YOUR OBJECTIVE -
Write out the lines from the top of the material through the line with "purple brick G7", exactly and with nothing added.
◇ ◇ ◇ ◇ ◇ ◇ ◇
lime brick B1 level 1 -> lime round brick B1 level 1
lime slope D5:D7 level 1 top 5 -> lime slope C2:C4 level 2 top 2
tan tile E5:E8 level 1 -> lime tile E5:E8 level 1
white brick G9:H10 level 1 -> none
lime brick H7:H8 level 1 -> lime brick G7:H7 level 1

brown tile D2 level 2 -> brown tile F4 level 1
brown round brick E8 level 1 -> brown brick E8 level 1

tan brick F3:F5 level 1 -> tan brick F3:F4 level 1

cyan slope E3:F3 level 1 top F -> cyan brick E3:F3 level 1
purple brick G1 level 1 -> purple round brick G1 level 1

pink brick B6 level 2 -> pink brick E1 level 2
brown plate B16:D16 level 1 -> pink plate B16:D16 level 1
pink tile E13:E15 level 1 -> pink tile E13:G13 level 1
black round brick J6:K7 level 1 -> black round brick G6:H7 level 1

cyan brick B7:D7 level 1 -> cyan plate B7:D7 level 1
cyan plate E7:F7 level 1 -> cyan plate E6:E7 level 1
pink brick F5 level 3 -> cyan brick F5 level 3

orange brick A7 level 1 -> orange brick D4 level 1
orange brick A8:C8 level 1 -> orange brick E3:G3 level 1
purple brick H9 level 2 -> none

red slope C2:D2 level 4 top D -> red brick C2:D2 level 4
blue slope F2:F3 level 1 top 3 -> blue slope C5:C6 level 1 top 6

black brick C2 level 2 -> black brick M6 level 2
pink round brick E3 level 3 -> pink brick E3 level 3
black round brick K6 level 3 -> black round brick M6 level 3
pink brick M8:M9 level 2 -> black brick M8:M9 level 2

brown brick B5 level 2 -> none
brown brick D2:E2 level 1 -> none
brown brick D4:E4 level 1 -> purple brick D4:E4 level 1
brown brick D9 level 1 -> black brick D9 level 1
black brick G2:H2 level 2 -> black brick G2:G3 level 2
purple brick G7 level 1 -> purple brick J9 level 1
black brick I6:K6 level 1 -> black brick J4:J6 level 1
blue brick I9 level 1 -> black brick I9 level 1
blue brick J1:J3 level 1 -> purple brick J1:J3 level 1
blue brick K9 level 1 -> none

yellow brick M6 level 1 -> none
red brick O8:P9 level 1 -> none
◇ ◇ ◇ ◇ ◇ ◇ ◇
TASK ANSWER -
lime brick B1 level 1 -> lime round brick B1 level 1
lime slope D5:D7 level 1 top 5 -> lime slope C2:C4 level 2 top 2
tan tile E5:E8 level 1 -> lime tile E5:E8 level 1
white brick G9:H10 level 1 -> none
lime brick H7:H8 level 1 -> lime brick G7:H7 level 1

brown tile D2 level 2 -> brown tile F4 level 1
brown round brick E8 level 1 -> brown brick E8 level 1

tan brick F3:F5 level 1 -> tan brick F3:F4 level 1

cyan slope E3:F3 level 1 top F -> cyan brick E3:F3 level 1
purple brick G1 level 1 -> purple round brick G1 level 1

pink brick B6 level 2 -> pink brick E1 level 2
brown plate B16:D16 level 1 -> pink plate B16:D16 level 1
pink tile E13:E15 level 1 -> pink tile E13:G13 level 1
black round brick J6:K7 level 1 -> black round brick G6:H7 level 1

cyan brick B7:D7 level 1 -> cyan plate B7:D7 level 1
cyan plate E7:F7 level 1 -> cyan plate E6:E7 level 1
pink brick F5 level 3 -> cyan brick F5 level 3

orange brick A7 level 1 -> orange brick D4 level 1
orange brick A8:C8 level 1 -> orange brick E3:G3 level 1
purple brick H9 level 2 -> none

red slope C2:D2 level 4 top D -> red brick C2:D2 level 4
blue slope F2:F3 level 1 top 3 -> blue slope C5:C6 level 1 top 6

black brick C2 level 2 -> black brick M6 level 2
pink round brick E3 level 3 -> pink brick E3 level 3
black round brick K6 level 3 -> black round brick M6 level 3
pink brick M8:M9 level 2 -> black brick M8:M9 level 2

brown brick B5 level 2 -> none
brown brick D2:E2 level 1 -> none
brown brick D4:E4 level 1 -> purple brick D4:E4 level 1
brown brick D9 level 1 -> black brick D9 level 1
black brick G2:H2 level 2 -> black brick G2:G3 level 2
purple brick G7 level 1 -> purple brick J9 level 1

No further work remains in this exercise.